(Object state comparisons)
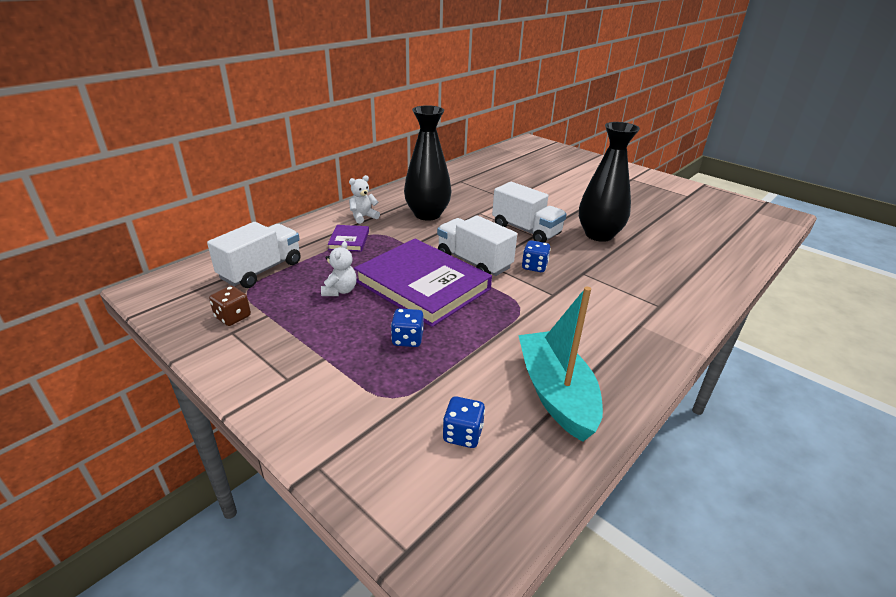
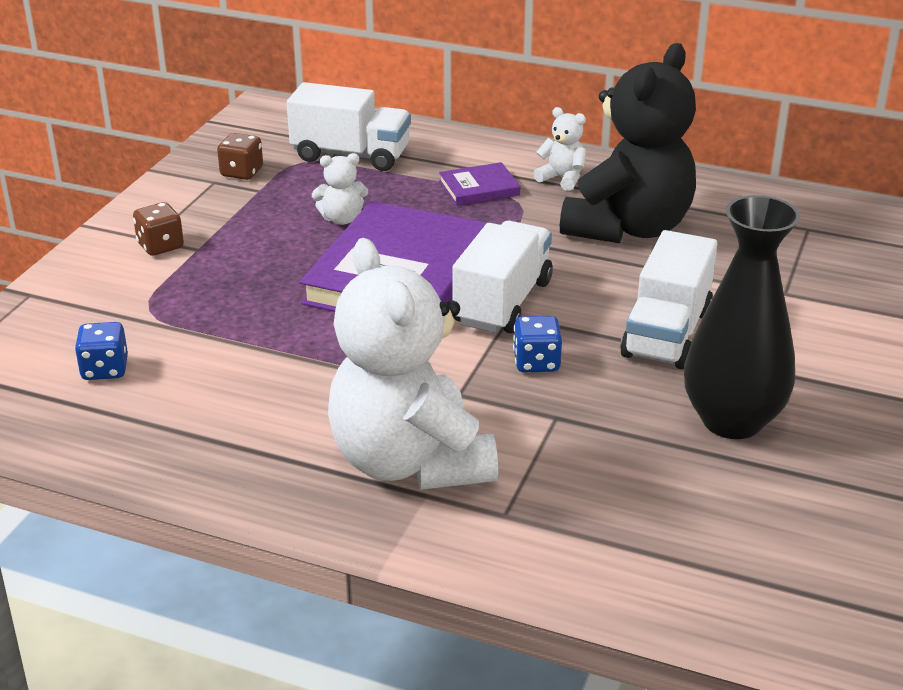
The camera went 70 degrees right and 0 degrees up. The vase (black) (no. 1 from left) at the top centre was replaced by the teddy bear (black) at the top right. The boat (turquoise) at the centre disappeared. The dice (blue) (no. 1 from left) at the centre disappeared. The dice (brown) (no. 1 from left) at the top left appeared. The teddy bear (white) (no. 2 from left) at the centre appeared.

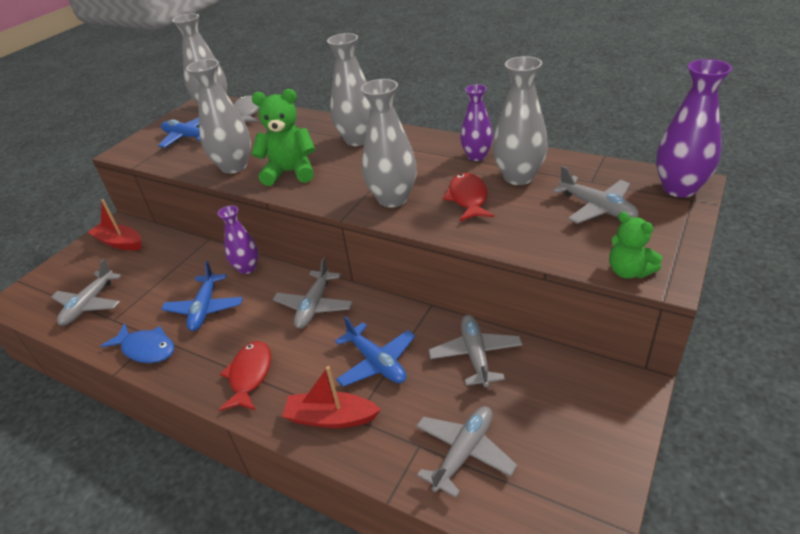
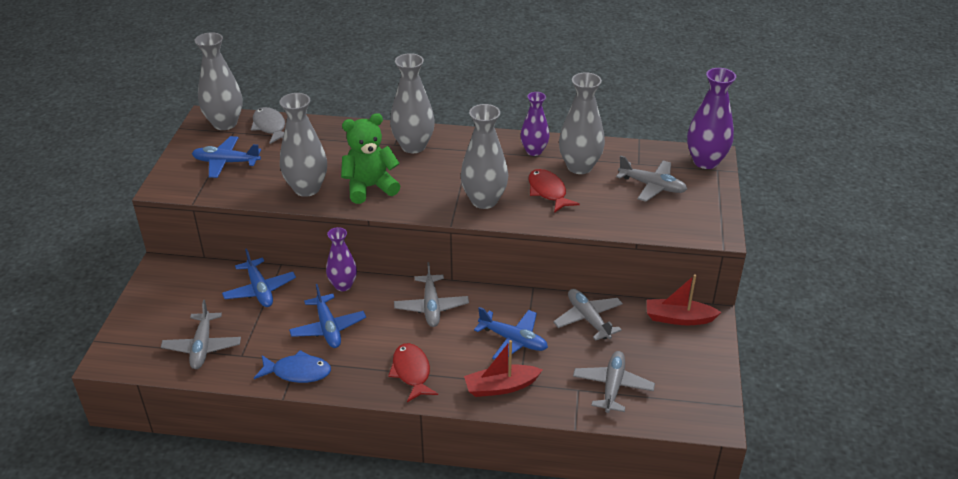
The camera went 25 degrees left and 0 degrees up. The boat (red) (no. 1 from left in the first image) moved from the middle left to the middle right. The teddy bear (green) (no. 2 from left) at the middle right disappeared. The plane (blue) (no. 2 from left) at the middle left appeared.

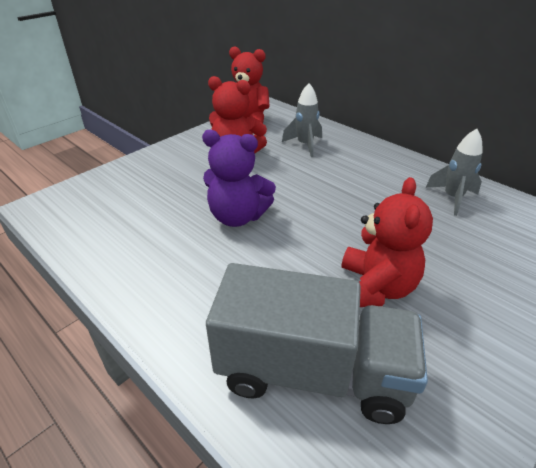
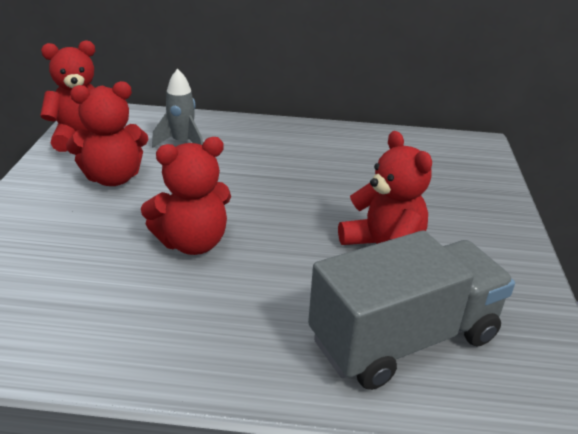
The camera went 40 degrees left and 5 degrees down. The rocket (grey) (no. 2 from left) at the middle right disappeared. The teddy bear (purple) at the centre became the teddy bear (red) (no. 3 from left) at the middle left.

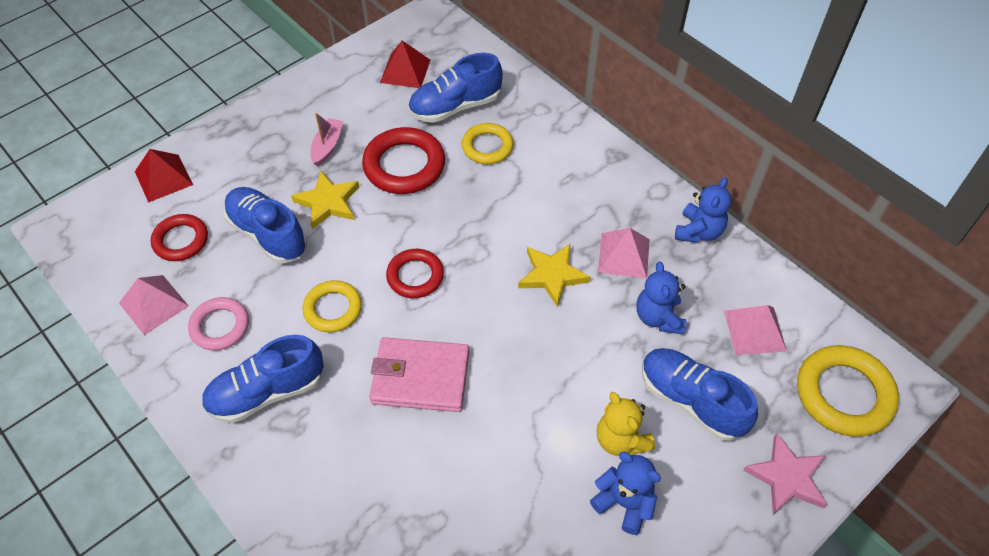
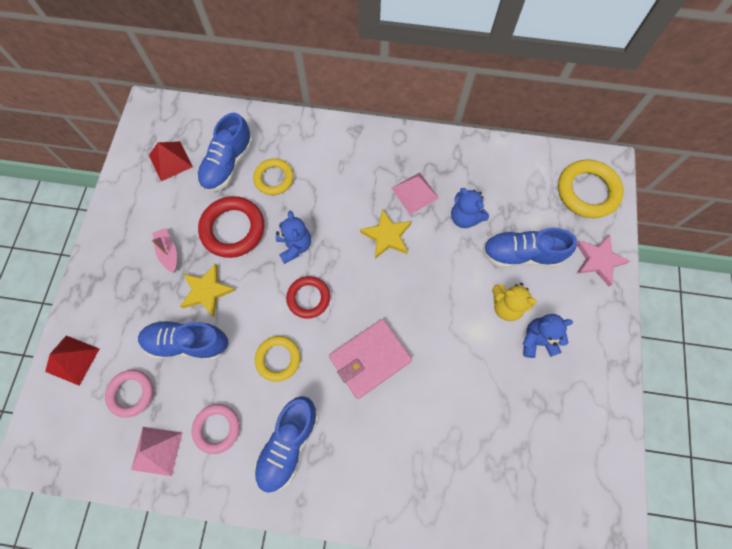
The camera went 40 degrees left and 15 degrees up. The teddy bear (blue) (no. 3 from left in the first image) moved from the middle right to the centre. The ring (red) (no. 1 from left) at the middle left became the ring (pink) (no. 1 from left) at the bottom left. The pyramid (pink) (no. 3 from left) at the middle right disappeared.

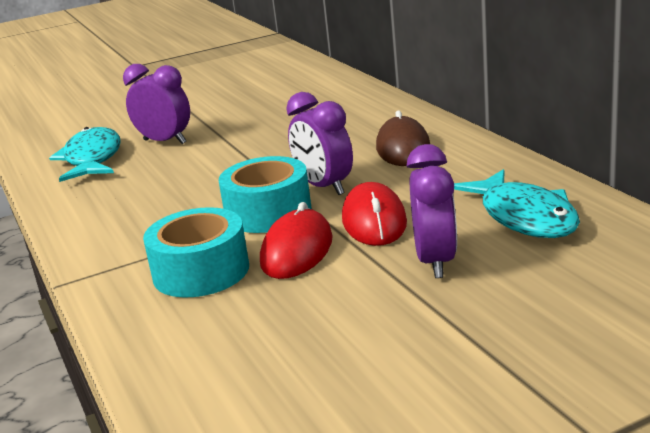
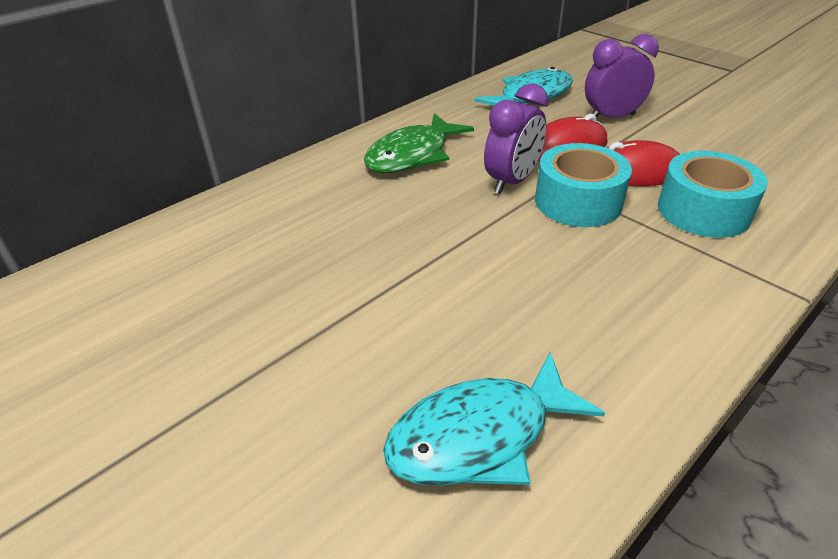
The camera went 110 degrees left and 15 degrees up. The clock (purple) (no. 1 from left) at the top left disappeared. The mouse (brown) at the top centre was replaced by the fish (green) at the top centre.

_WHAT IS EXPECTED_. Every line in the data that holds the string "first" should be returned.

_RESULT OF THE TASK_.
The camera went 25 degrees left and 0 degrees up. The boat (red) (no. 1 from left in the first image) moved from the middle left to the middle right. The teddy bear (green) (no. 2 from left) at the middle right disappeared. The plane (blue) (no. 2 from left) at the middle left appeared.
The camera went 40 degrees left and 15 degrees up. The teddy bear (blue) (no. 3 from left in the first image) moved from the middle right to the centre. The ring (red) (no. 1 from left) at the middle left became the ring (pink) (no. 1 from left) at the bottom left. The pyramid (pink) (no. 3 from left) at the middle right disappeared.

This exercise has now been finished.